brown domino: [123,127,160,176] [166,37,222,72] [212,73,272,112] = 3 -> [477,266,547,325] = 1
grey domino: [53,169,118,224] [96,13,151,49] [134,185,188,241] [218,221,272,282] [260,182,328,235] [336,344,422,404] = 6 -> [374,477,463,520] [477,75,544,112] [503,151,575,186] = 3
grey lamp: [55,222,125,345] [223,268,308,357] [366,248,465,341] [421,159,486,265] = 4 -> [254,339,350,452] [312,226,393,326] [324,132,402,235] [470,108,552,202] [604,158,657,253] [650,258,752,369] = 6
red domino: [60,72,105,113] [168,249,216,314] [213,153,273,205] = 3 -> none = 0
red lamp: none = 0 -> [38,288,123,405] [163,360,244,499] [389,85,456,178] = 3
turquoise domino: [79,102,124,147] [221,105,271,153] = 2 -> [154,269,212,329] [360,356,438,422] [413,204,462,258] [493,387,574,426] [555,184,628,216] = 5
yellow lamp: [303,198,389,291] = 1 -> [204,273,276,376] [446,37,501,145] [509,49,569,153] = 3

━━━━━━━━━━━━━━━━━━━━

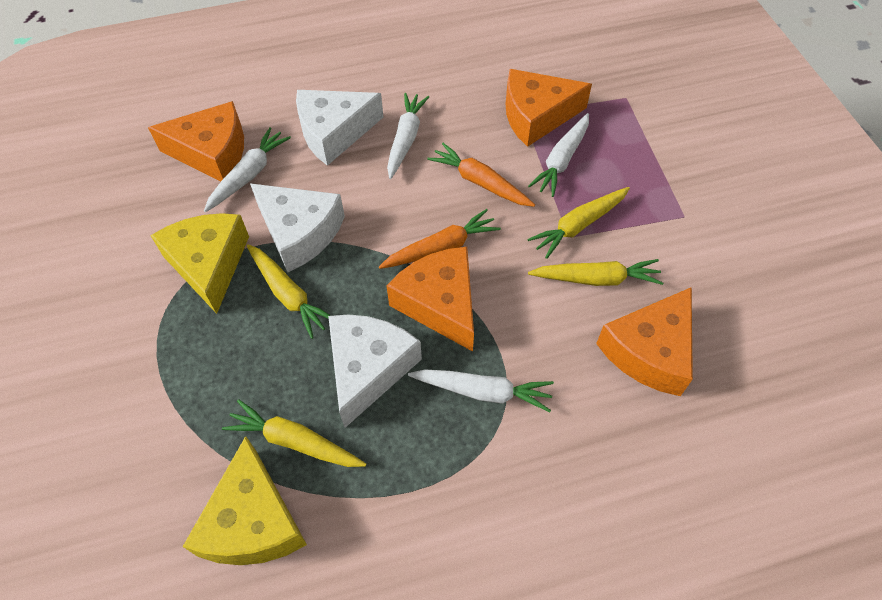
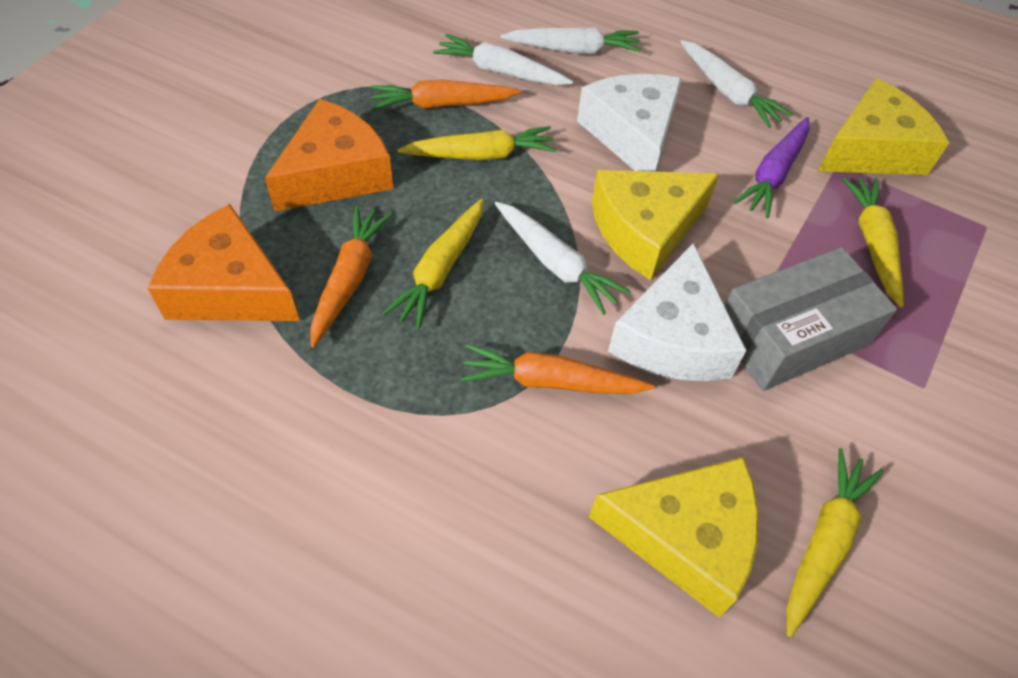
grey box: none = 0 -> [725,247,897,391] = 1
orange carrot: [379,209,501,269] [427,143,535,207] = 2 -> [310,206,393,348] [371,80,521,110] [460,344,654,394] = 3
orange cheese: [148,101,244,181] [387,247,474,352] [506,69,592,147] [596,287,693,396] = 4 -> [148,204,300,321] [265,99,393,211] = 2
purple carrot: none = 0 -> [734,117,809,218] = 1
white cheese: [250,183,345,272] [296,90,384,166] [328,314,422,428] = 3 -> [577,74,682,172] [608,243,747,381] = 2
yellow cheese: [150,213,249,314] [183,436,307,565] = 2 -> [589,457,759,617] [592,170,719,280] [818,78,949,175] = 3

━━━━━━━━━━━━━━━━━━━━

● JOB ITEM
Search the material for the word "yellow". Each line where it is found must be copied.

● RESPONSE
yellow lamp: [303,198,389,291] = 1 -> [204,273,276,376] [446,37,501,145] [509,49,569,153] = 3
yellow cheese: [150,213,249,314] [183,436,307,565] = 2 -> [589,457,759,617] [592,170,719,280] [818,78,949,175] = 3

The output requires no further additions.